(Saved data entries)
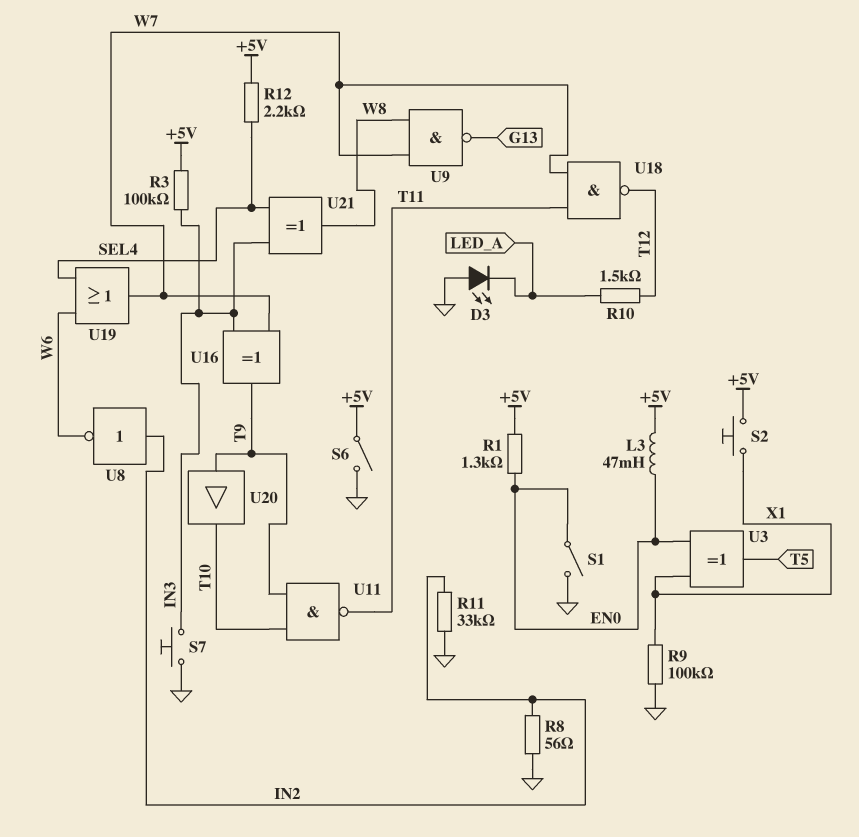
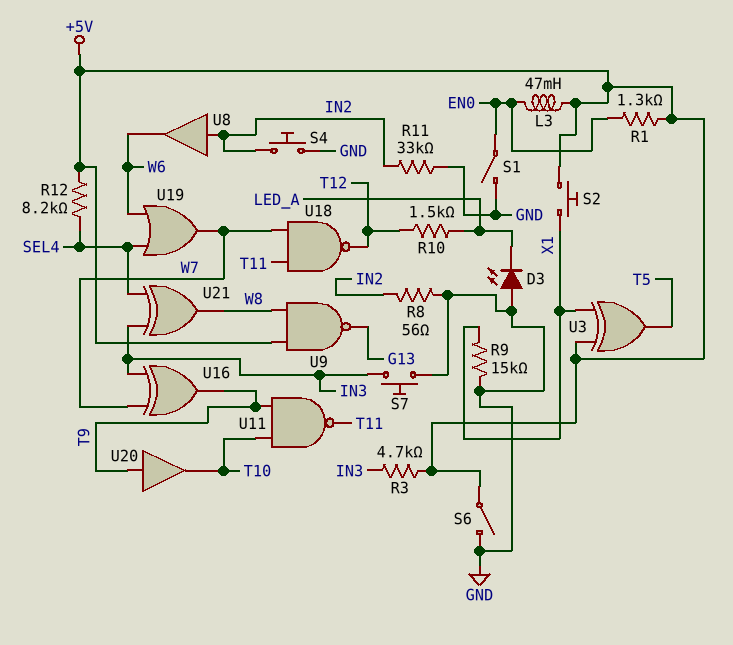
R3: 100k (+5V, IN3) -> 4.7k (+5V, IN3)
R9: 100k (GND, X1) -> 15k (GND, X1)
R12: 2.2k (+5V, SEL4) -> 8.2k (+5V, SEL4)
S4: none -> button (GND, IN2)
U3: XOR (in EN0, in X1, out T5) -> XOR (in +5V, in X1, out T5)
U8: NOT (in IN2, out W6) -> buffer (in IN2, out W6)
U9: NAND (in W7, in W8, out G13) -> NAND (in +5V, in W8, out G13)

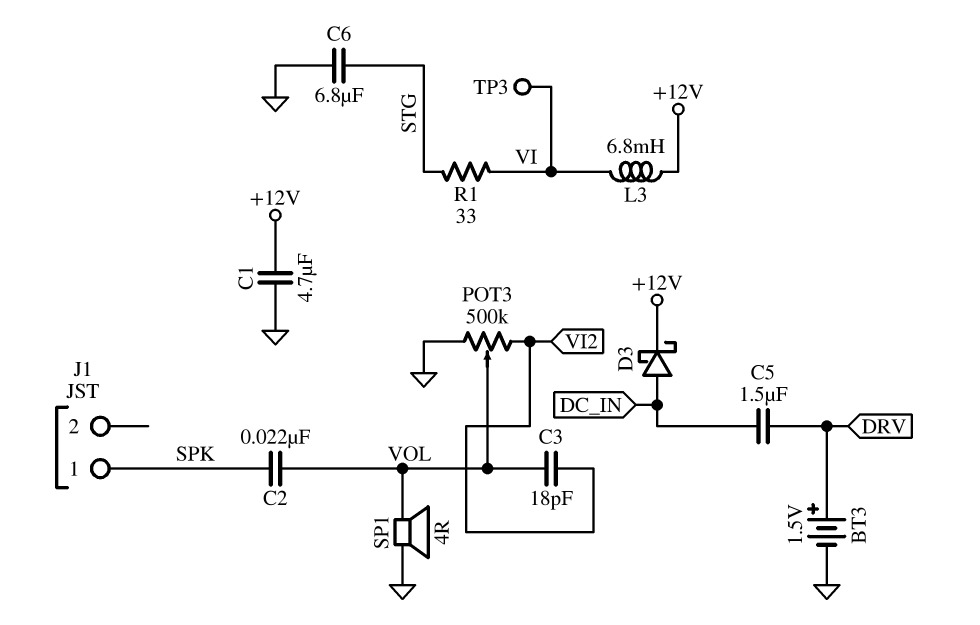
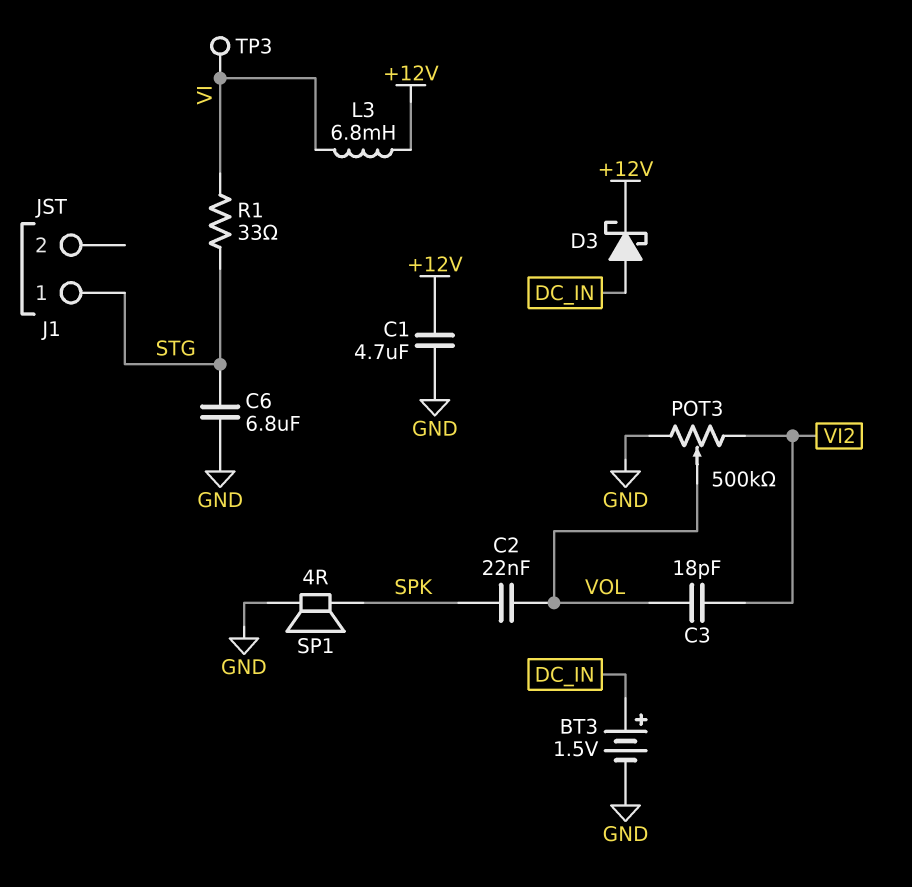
BT3: 1.5V (plus DRV, minus GND) -> 1.5V (plus DC_IN, minus GND)
C5: 1.5uF (DC_IN, DRV) -> none
J1 pin 1: SPK -> STG
SP1: speaker 4R (GND, VOL) -> speaker 4R (GND, SPK)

## AIM OF THE EXERCISE
Output exactly the lines from the one containing "R12: 2.2k (+5V, SEL4) -> 8.2k (+5V, SEL4)" through the last line of the records above, both included, leaving out any pictures.

## WRITTEN SOLUTION
R12: 2.2k (+5V, SEL4) -> 8.2k (+5V, SEL4)
S4: none -> button (GND, IN2)
U3: XOR (in EN0, in X1, out T5) -> XOR (in +5V, in X1, out T5)
U8: NOT (in IN2, out W6) -> buffer (in IN2, out W6)
U9: NAND (in W7, in W8, out G13) -> NAND (in +5V, in W8, out G13)

BT3: 1.5V (plus DRV, minus GND) -> 1.5V (plus DC_IN, minus GND)
C5: 1.5uF (DC_IN, DRV) -> none
J1 pin 1: SPK -> STG
SP1: speaker 4R (GND, VOL) -> speaker 4R (GND, SPK)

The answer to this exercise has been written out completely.